**Task goal**
Leave out the pictures, then return the records word for word.

**Material provided**
────────────────
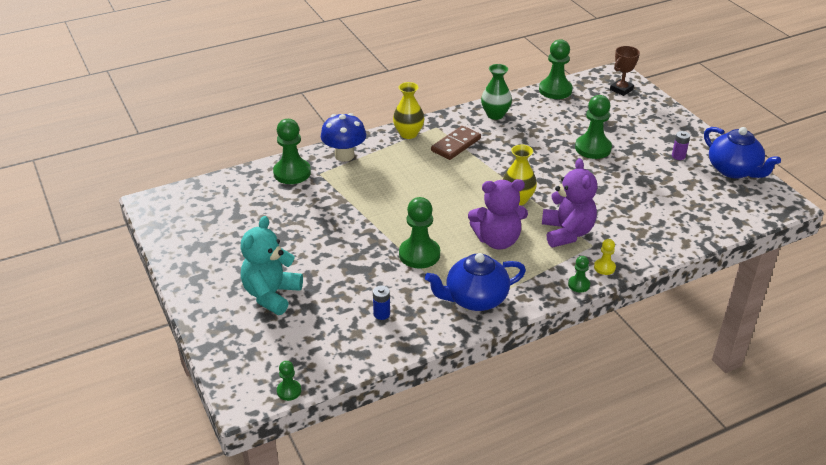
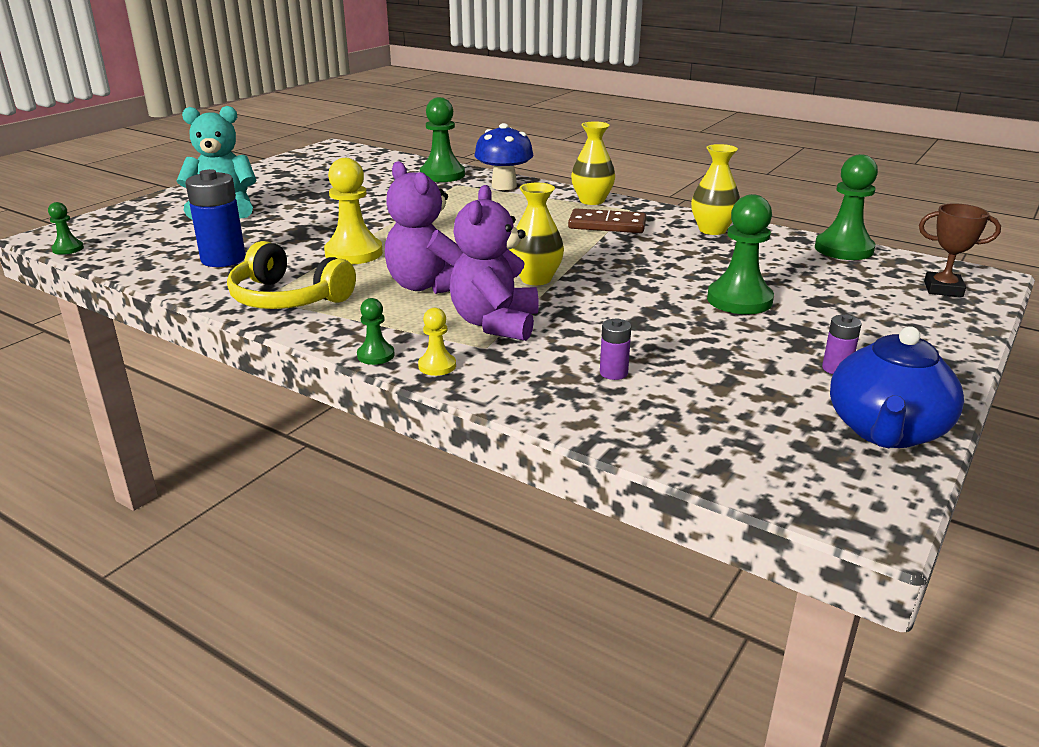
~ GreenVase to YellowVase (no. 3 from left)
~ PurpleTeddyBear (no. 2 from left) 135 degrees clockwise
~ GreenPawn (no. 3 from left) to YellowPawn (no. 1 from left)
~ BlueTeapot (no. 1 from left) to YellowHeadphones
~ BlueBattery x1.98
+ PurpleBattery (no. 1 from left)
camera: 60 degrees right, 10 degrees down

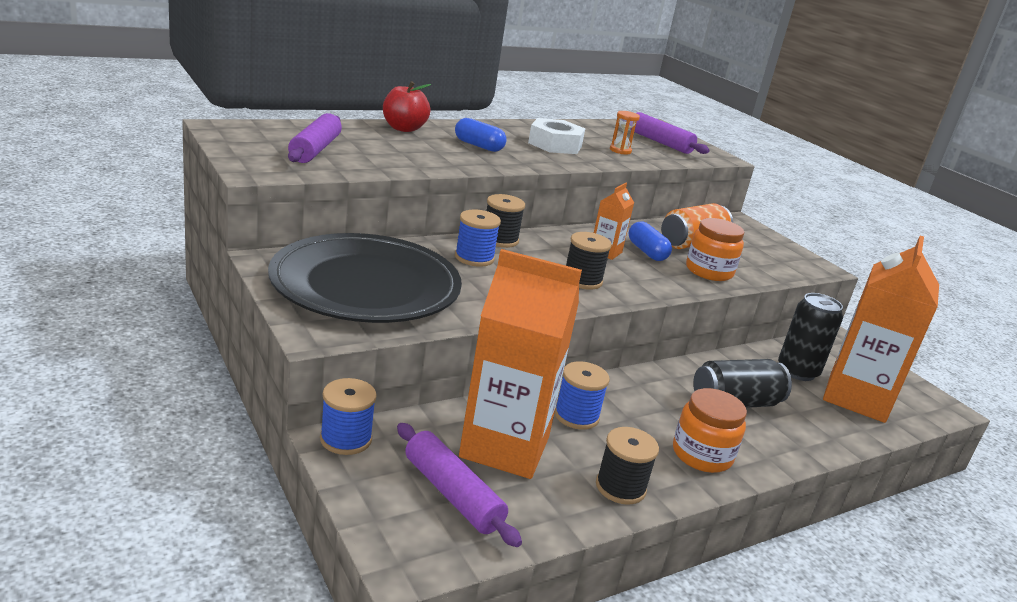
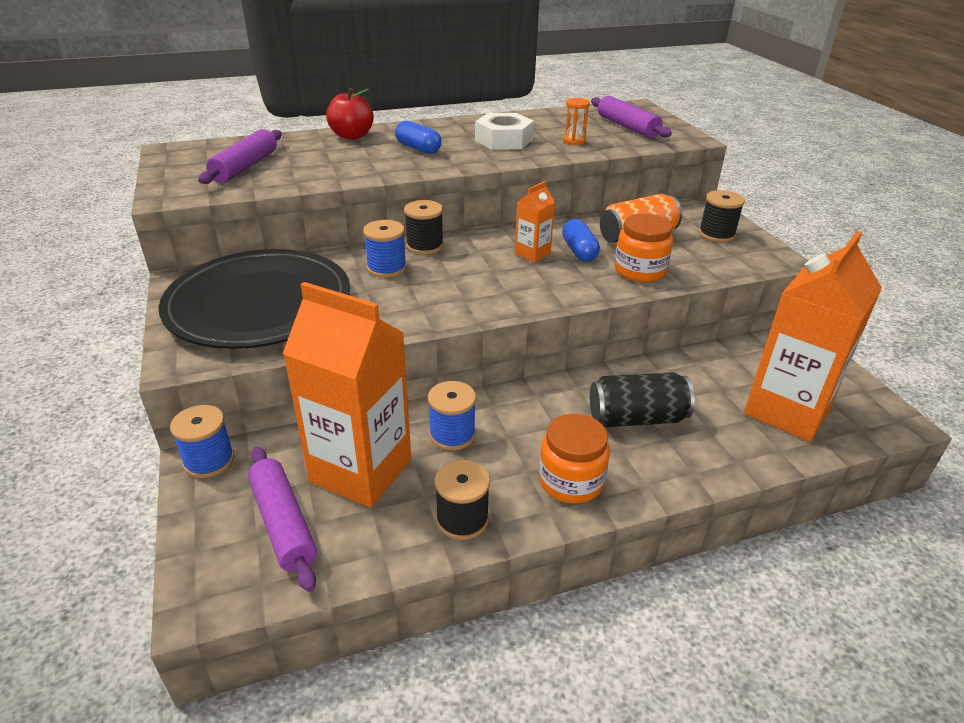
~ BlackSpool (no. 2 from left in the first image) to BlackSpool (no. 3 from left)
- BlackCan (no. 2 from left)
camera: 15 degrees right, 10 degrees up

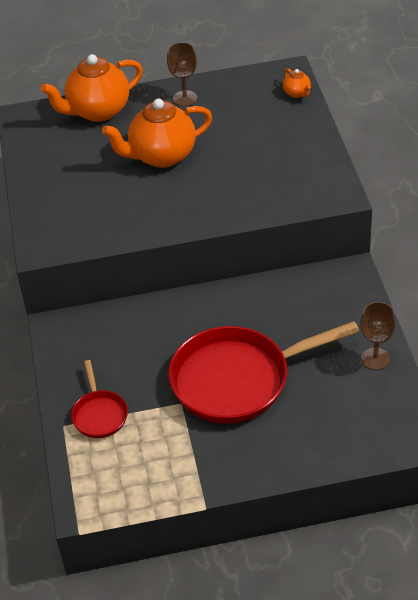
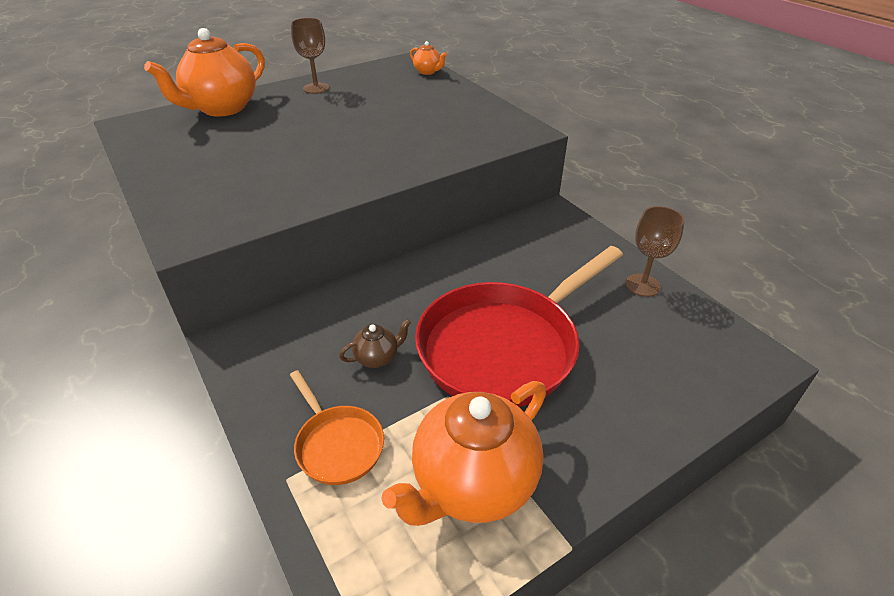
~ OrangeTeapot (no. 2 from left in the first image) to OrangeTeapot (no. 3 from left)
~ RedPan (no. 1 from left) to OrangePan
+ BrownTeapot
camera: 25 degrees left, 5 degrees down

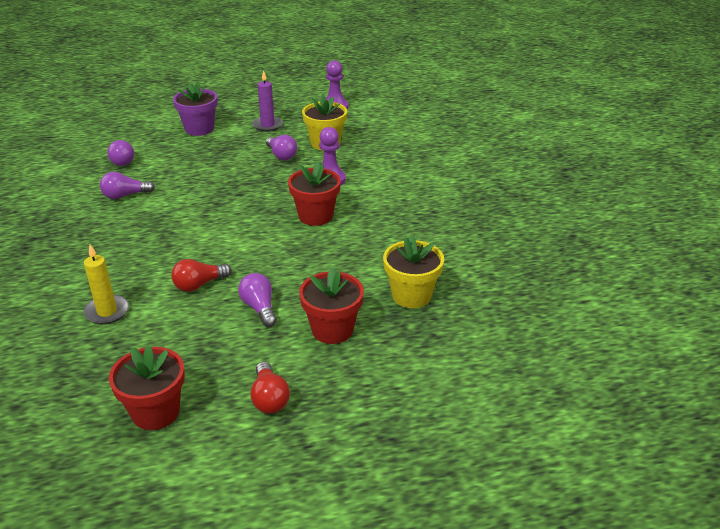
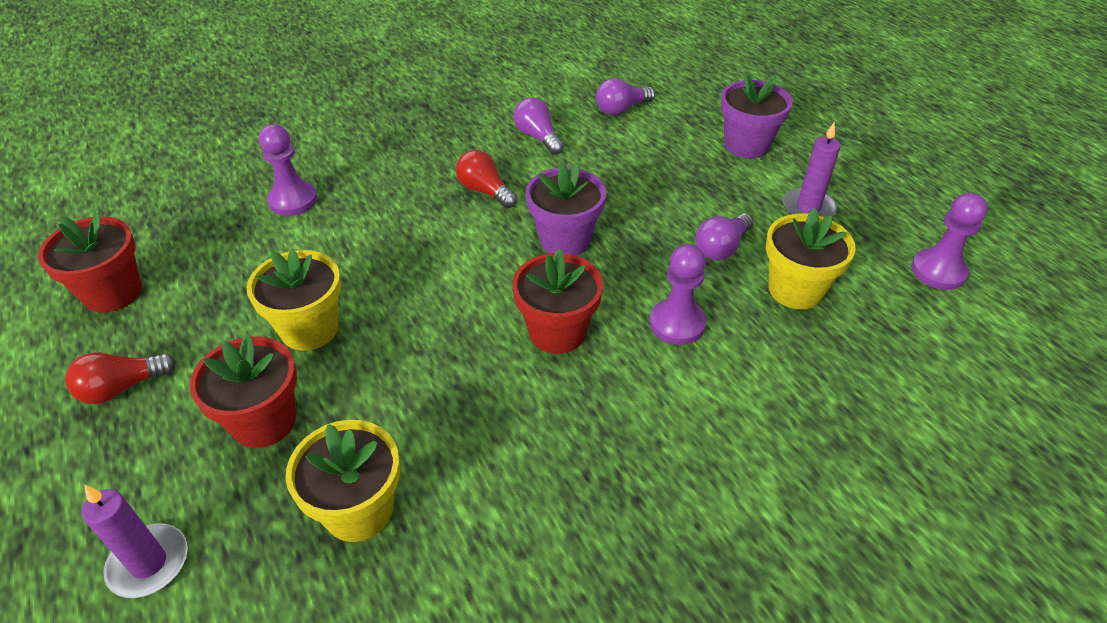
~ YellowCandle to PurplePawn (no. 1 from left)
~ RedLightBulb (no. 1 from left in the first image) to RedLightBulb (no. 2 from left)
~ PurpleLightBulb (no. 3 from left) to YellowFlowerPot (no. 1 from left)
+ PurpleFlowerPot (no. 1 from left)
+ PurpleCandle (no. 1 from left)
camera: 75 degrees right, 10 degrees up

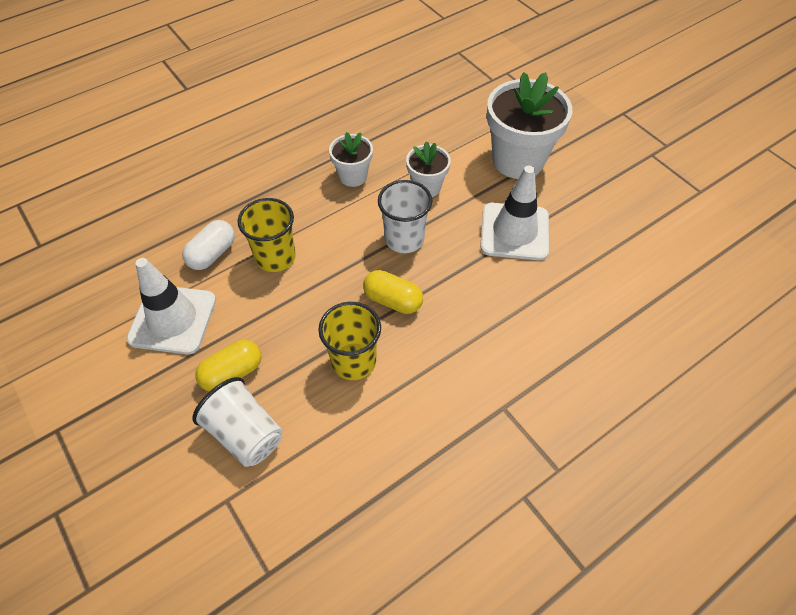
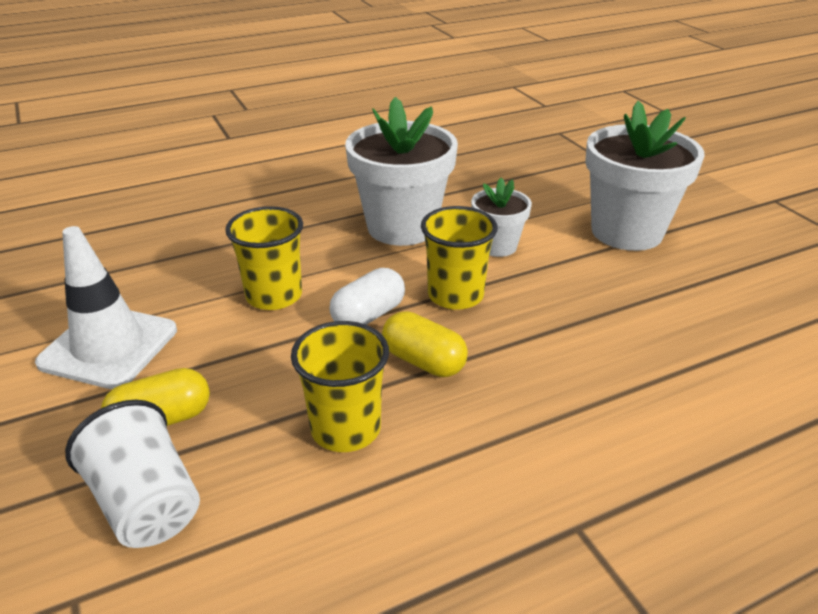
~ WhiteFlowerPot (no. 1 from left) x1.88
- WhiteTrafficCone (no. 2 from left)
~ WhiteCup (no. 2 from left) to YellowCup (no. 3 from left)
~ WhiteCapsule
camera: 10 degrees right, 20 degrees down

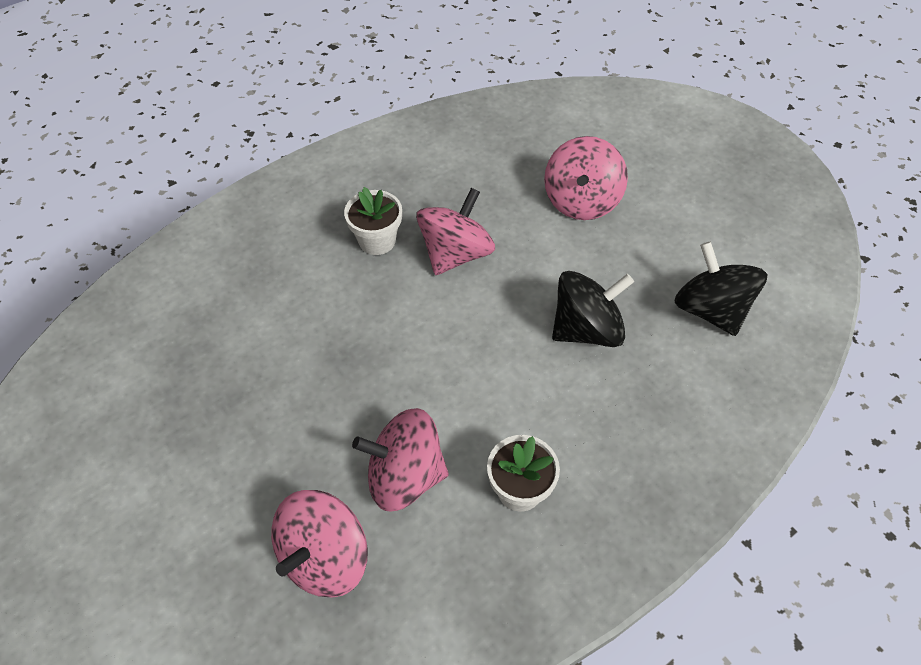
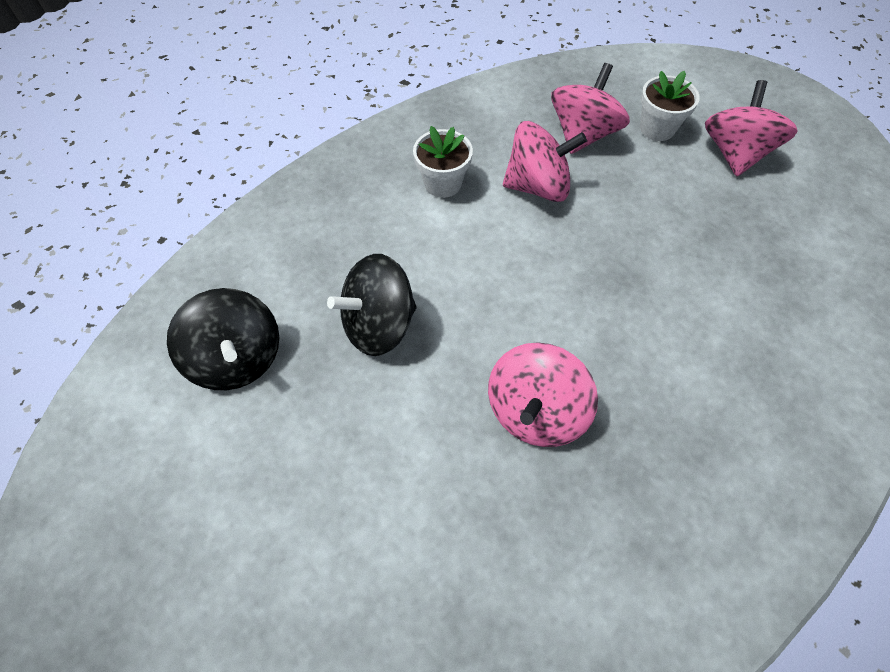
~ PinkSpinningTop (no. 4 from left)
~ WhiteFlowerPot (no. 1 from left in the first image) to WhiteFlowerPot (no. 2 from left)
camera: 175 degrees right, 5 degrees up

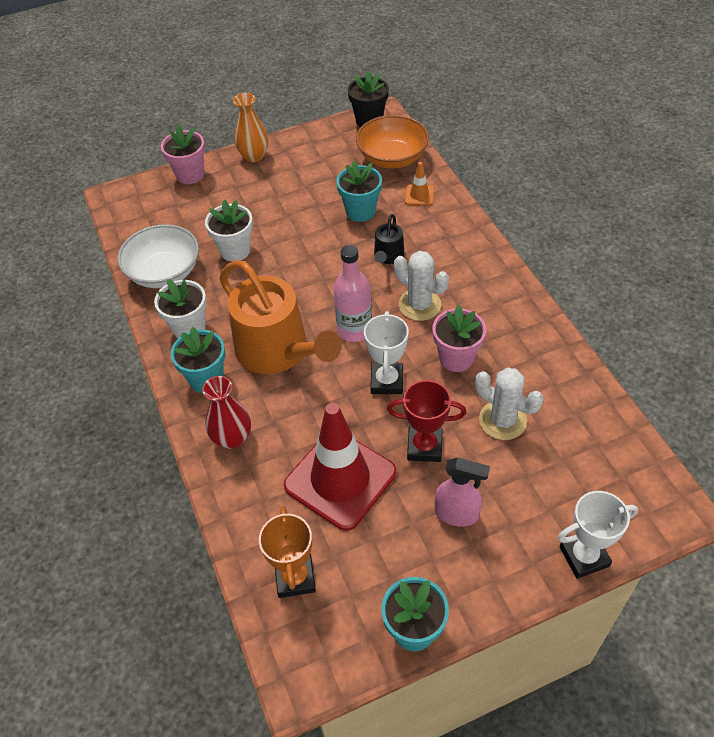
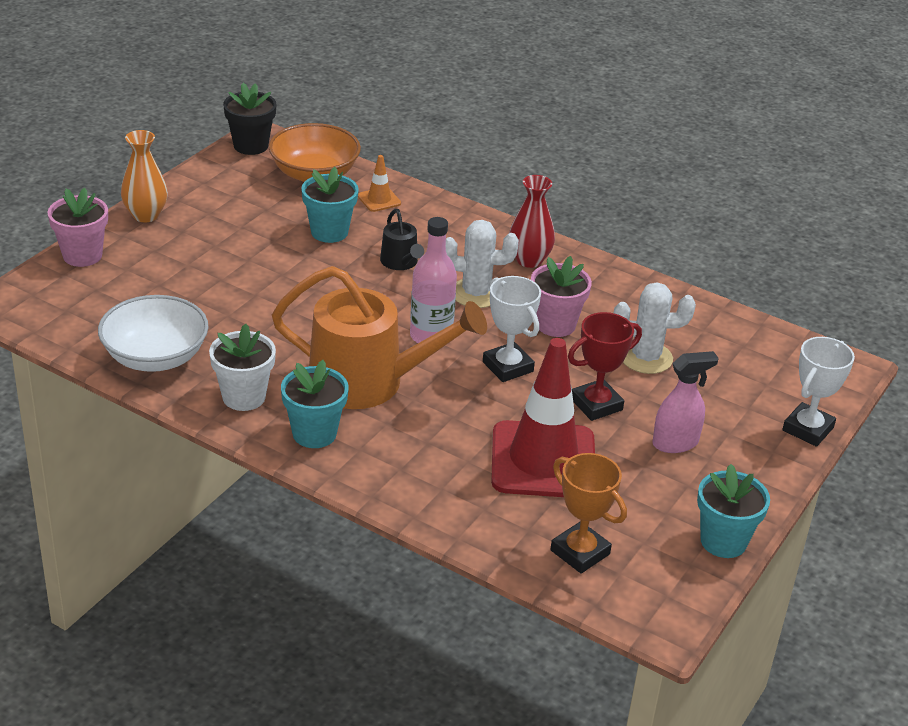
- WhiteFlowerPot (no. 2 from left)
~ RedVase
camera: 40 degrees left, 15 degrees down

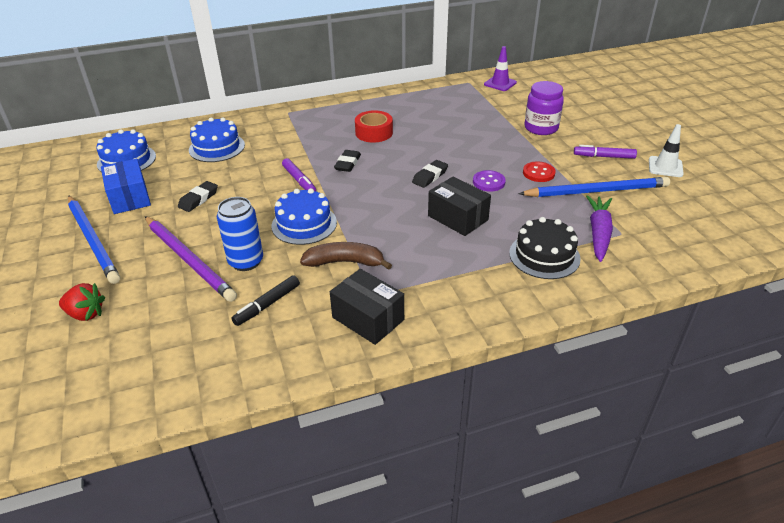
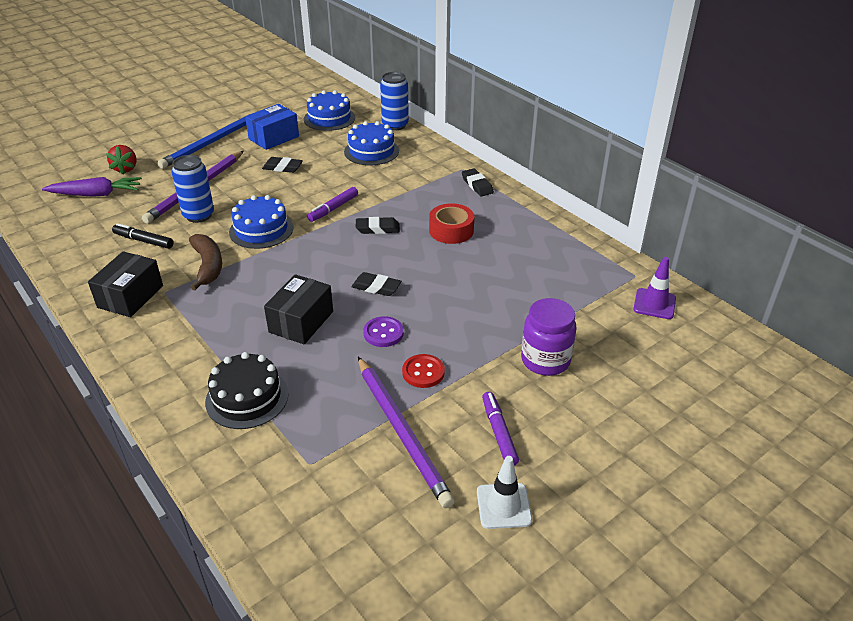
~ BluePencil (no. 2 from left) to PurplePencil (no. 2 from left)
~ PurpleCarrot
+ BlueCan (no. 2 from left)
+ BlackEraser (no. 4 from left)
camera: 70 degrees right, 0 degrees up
────────────────
**Response to the exercise**
~ GreenVase to YellowVase (no. 3 from left)
~ PurpleTeddyBear (no. 2 from left) 135 degrees clockwise
~ GreenPawn (no. 3 from left) to YellowPawn (no. 1 from left)
~ BlueTeapot (no. 1 from left) to YellowHeadphones
~ BlueBattery x1.98
+ PurpleBattery (no. 1 from left)
camera: 60 degrees right, 10 degrees down

~ BlackSpool (no. 2 from left in the first image) to BlackSpool (no. 3 from left)
- BlackCan (no. 2 from left)
camera: 15 degrees right, 10 degrees up

~ OrangeTeapot (no. 2 from left in the first image) to OrangeTeapot (no. 3 from left)
~ RedPan (no. 1 from left) to OrangePan
+ BrownTeapot
camera: 25 degrees left, 5 degrees down

~ YellowCandle to PurplePawn (no. 1 from left)
~ RedLightBulb (no. 1 from left in the first image) to RedLightBulb (no. 2 from left)
~ PurpleLightBulb (no. 3 from left) to YellowFlowerPot (no. 1 from left)
+ PurpleFlowerPot (no. 1 from left)
+ PurpleCandle (no. 1 from left)
camera: 75 degrees right, 10 degrees up

~ WhiteFlowerPot (no. 1 from left) x1.88
- WhiteTrafficCone (no. 2 from left)
~ WhiteCup (no. 2 from left) to YellowCup (no. 3 from left)
~ WhiteCapsule
camera: 10 degrees right, 20 degrees down

~ PinkSpinningTop (no. 4 from left)
~ WhiteFlowerPot (no. 1 from left in the first image) to WhiteFlowerPot (no. 2 from left)
camera: 175 degrees right, 5 degrees up

- WhiteFlowerPot (no. 2 from left)
~ RedVase
camera: 40 degrees left, 15 degrees down

~ BluePencil (no. 2 from left) to PurplePencil (no. 2 from left)
~ PurpleCarrot
+ BlueCan (no. 2 from left)
+ BlackEraser (no. 4 from left)
camera: 70 degrees right, 0 degrees up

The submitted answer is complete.